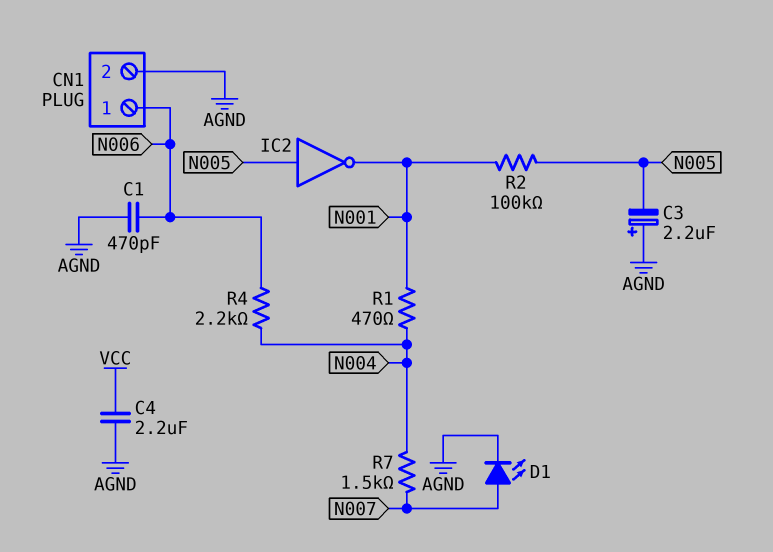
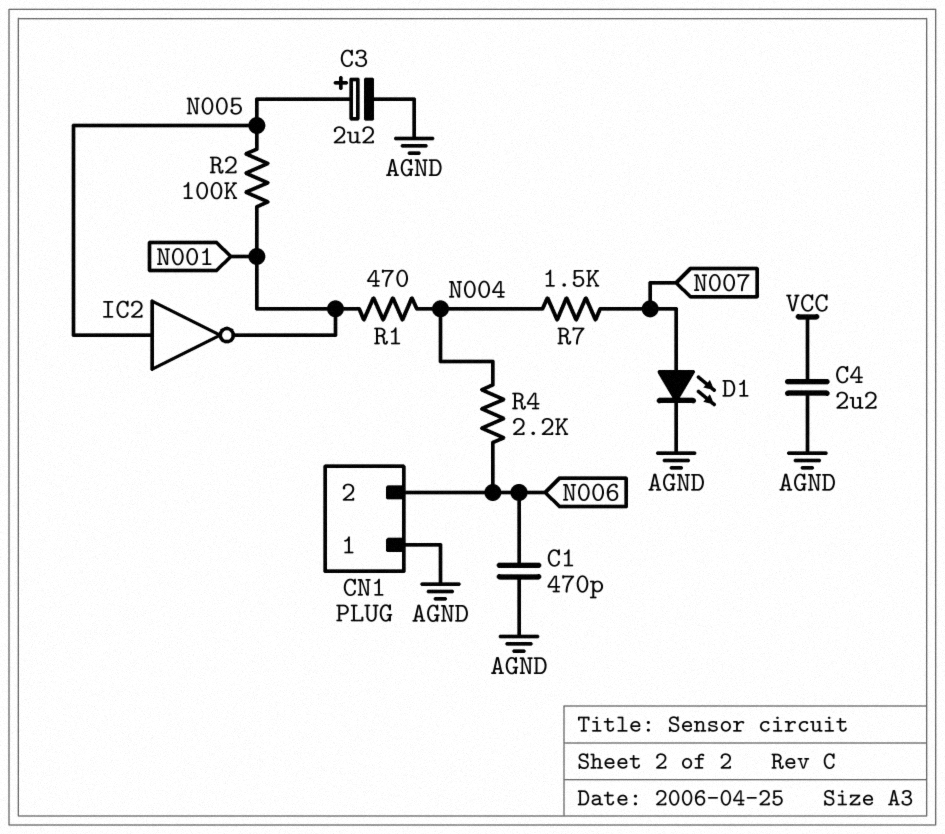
C3: 2.2uF (plus AGND, minus N005) -> 2.2uF (plus N005, minus AGND)
CN1 pin 1: N006 -> AGND
CN1 pin 2: AGND -> N006

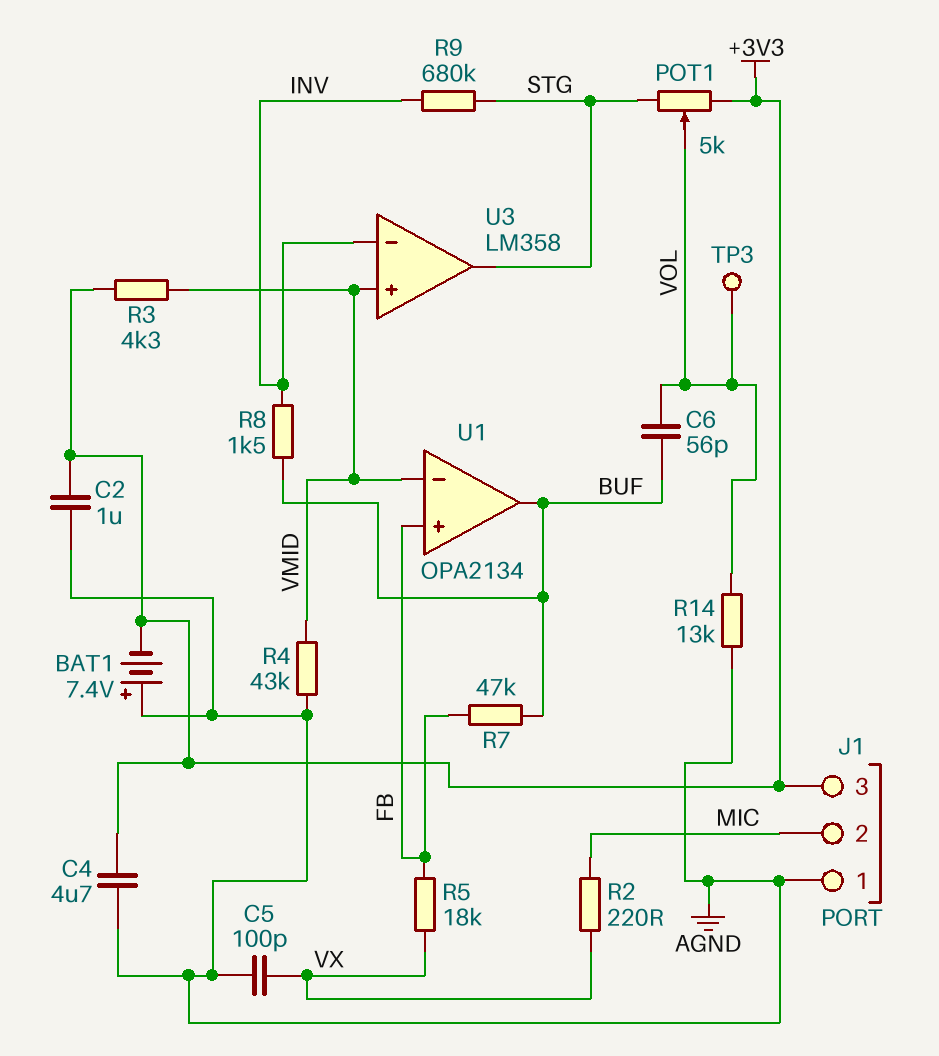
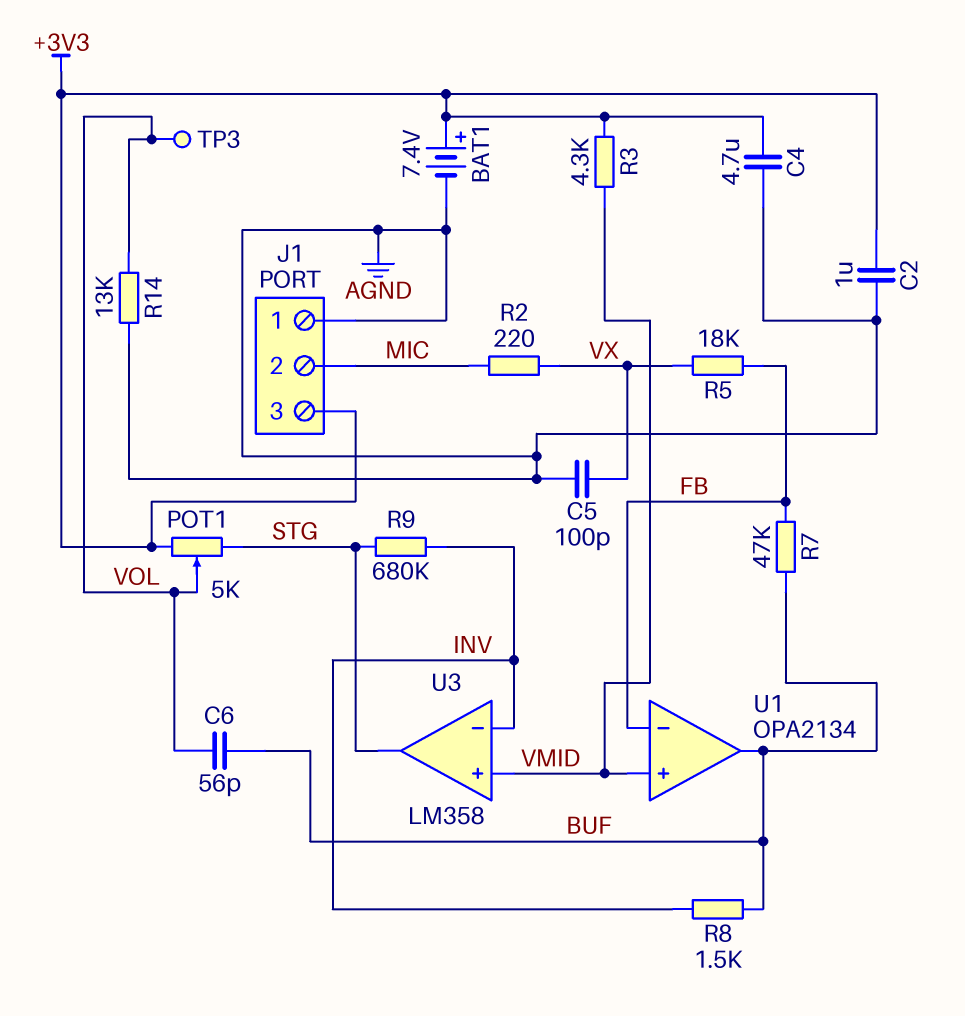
BAT1: 7.4V (plus AGND, minus +3V3) -> 7.4V (plus +3V3, minus AGND)
R4: 43k (AGND, VMID) -> none
U1 pin in+: FB -> VMID
U1 pin in-: VMID -> FB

- EXERCISE OBJECTIVE: Some lines in the data above hold the string "AGND". Find and copy each of them.

- WRITTEN ANSWER:
C3: 2.2uF (plus AGND, minus N005) -> 2.2uF (plus N005, minus AGND)
CN1 pin 1: N006 -> AGND
CN1 pin 2: AGND -> N006
BAT1: 7.4V (plus AGND, minus +3V3) -> 7.4V (plus +3V3, minus AGND)
R4: 43k (AGND, VMID) -> none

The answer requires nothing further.